• [What you need to do]: Rewrite the lines starting with the line that contains "Not operated (751, 400)" and going on through the line that contains "Capture the cell", swapping "Thermal Battery" for "Heat Battery" and leaving everything else the same. Give back only those lines.

• [Extracted material]:
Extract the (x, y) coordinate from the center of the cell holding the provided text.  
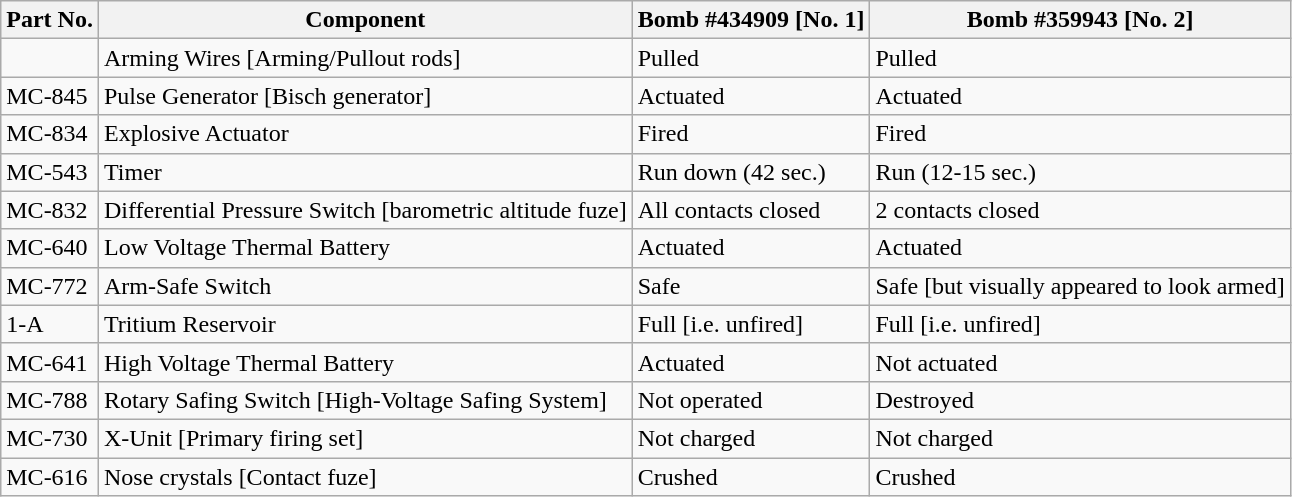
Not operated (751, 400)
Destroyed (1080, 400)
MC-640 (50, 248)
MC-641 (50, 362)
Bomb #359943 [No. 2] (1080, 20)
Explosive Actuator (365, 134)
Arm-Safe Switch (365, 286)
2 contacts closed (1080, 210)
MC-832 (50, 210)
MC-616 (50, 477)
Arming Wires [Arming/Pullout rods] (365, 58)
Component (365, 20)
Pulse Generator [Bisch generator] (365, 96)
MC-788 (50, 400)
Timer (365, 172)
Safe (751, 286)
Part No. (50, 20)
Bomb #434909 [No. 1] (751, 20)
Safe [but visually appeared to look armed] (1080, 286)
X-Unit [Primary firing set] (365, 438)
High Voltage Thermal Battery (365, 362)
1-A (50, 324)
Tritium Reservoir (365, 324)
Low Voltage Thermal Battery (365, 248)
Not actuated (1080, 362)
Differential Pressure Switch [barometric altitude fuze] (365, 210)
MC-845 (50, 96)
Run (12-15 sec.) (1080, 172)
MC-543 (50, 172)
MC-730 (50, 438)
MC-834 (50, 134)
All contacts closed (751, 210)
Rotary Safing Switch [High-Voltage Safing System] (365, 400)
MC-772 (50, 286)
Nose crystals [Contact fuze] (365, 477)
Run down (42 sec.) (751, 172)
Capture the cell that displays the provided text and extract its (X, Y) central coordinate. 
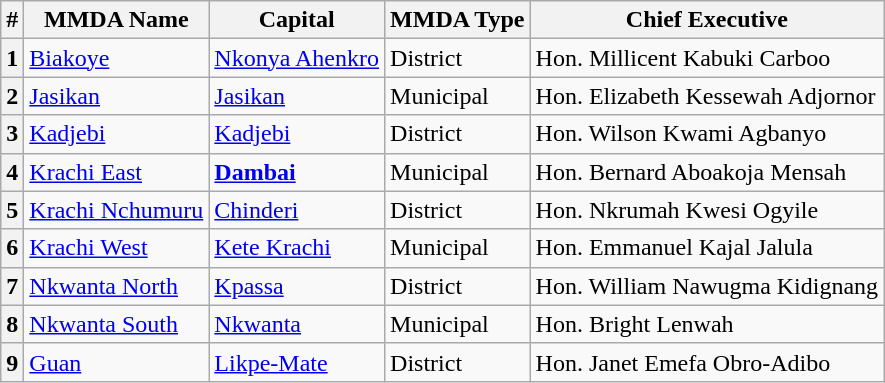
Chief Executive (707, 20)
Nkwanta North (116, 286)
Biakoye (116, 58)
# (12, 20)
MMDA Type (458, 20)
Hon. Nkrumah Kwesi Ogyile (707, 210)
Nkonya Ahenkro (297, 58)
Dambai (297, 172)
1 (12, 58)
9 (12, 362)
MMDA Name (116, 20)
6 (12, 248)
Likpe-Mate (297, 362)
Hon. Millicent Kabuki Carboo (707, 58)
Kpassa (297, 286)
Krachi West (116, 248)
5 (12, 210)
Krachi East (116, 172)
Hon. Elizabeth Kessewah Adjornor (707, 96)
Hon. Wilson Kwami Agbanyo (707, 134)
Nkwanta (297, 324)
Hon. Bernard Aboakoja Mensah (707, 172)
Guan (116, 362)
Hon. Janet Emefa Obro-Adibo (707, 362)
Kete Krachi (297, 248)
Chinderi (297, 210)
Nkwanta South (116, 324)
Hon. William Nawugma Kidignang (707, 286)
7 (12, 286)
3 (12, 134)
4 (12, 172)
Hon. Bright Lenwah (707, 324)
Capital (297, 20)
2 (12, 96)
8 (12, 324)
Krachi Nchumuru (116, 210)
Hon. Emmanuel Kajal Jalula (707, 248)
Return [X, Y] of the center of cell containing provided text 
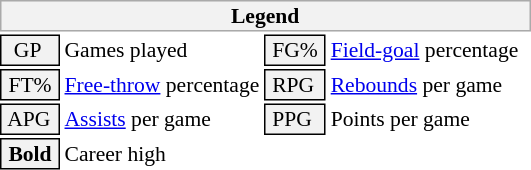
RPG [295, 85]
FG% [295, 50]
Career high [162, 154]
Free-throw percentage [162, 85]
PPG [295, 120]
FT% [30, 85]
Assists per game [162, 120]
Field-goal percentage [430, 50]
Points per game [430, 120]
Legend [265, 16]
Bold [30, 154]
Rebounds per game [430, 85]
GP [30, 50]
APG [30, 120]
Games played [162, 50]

• [Solution]:
Not operated (751, 400)
Destroyed (1080, 400)
MC-640 (50, 248)
MC-641 (50, 362)
Bomb #359943 [No. 2] (1080, 20)
Explosive Actuator (365, 134)
Arm-Safe Switch (365, 286)
2 contacts closed (1080, 210)
MC-832 (50, 210)
MC-616 (50, 477)
Arming Wires [Arming/Pullout rods] (365, 58)
Component (365, 20)
Pulse Generator [Bisch generator] (365, 96)
MC-788 (50, 400)
Timer (365, 172)
Safe (751, 286)
Part No. (50, 20)
Bomb #434909 [No. 1] (751, 20)
Safe [but visually appeared to look armed] (1080, 286)
X-Unit [Primary firing set] (365, 438)
High Voltage Heat Battery (365, 362)
1-A (50, 324)
Tritium Reservoir (365, 324)
Low Voltage Heat Battery (365, 248)
Not actuated (1080, 362)
Differential Pressure Switch [barometric altitude fuze] (365, 210)
MC-845 (50, 96)
Run (12-15 sec.) (1080, 172)
MC-543 (50, 172)
MC-730 (50, 438)
MC-834 (50, 134)
All contacts closed (751, 210)
Rotary Safing Switch [High-Voltage Safing System] (365, 400)
MC-772 (50, 286)
Nose crystals [Contact fuze] (365, 477)
Run down (42 sec.) (751, 172)
Capture the cell that displays the provided text and extract its (X, Y) central coordinate. 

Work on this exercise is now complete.